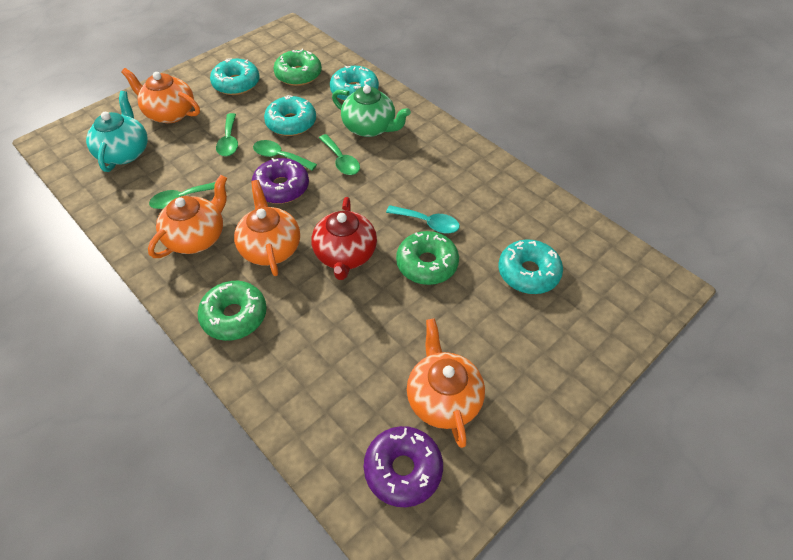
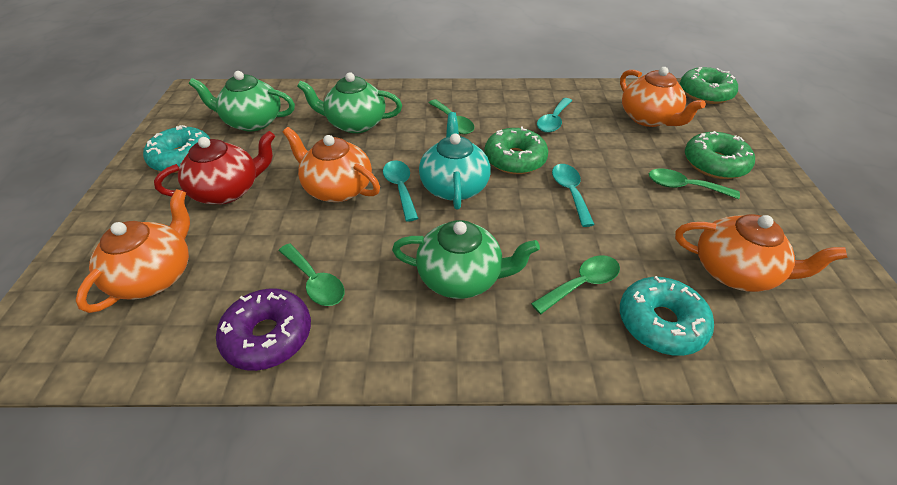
green teapot: 1 -> 3
purple donut: 2 -> 1
turquoise donut: 4 -> 2
turquoise spoon: 1 -> 3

▬▬▬▬▬▬

ASSIGNED TASK: Please set the data above down exactly, with the pictures removed.

YOUR SOLUTION:
green teapot: 1 -> 3
purple donut: 2 -> 1
turquoise donut: 4 -> 2
turquoise spoon: 1 -> 3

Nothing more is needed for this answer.